(WORK INSTRUCTIONS): Look through the entries and count each line that includes the string "MISO". Reply with the number alone.

:: SOURCE MATERIAL ::

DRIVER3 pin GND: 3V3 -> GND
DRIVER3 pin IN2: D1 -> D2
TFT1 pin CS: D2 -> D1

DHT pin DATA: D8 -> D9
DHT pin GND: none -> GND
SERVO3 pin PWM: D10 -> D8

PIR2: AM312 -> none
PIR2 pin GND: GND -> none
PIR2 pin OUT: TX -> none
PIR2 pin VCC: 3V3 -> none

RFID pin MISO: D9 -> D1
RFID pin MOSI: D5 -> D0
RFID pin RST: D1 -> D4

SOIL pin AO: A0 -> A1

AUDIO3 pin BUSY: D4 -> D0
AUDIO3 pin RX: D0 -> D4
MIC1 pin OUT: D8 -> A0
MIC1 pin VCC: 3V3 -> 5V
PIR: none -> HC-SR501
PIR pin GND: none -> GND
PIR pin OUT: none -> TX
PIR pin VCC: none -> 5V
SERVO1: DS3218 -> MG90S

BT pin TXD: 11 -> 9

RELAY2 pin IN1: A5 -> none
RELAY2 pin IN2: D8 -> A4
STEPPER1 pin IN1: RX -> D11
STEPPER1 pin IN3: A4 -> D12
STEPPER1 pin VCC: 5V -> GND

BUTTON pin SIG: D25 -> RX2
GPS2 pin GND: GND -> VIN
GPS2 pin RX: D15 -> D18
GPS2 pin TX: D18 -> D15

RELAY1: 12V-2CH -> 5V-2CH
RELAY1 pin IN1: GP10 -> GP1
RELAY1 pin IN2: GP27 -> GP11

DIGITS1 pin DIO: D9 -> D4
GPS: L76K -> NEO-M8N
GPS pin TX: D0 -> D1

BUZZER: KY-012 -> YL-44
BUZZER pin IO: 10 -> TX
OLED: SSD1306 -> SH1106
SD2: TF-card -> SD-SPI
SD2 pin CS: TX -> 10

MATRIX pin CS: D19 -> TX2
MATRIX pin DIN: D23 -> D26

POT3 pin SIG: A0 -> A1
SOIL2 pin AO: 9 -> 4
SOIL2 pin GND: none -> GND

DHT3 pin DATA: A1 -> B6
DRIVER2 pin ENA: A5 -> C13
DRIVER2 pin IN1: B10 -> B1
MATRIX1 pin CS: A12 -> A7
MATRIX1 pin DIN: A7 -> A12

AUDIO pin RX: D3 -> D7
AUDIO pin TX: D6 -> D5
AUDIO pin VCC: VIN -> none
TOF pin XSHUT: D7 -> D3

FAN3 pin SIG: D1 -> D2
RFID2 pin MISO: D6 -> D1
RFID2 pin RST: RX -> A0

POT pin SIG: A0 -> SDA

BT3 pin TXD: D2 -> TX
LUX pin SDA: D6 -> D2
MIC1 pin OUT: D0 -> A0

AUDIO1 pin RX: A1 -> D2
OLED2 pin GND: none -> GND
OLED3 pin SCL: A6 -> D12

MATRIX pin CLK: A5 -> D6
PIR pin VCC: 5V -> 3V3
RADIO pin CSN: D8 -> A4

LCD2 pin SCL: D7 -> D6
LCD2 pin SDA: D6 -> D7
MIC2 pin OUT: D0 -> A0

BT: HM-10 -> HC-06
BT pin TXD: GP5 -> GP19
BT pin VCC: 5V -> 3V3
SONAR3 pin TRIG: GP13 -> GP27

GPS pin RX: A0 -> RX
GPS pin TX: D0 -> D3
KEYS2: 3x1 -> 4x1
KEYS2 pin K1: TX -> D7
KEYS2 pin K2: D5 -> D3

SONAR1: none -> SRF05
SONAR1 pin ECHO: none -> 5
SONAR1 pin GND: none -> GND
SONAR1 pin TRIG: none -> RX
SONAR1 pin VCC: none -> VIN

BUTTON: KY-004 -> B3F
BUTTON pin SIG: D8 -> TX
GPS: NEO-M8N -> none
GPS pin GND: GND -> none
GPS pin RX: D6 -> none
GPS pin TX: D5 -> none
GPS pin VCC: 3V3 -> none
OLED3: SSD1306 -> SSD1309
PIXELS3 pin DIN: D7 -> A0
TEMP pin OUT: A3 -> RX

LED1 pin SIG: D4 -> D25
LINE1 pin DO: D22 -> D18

:::

(SOLUTION): 2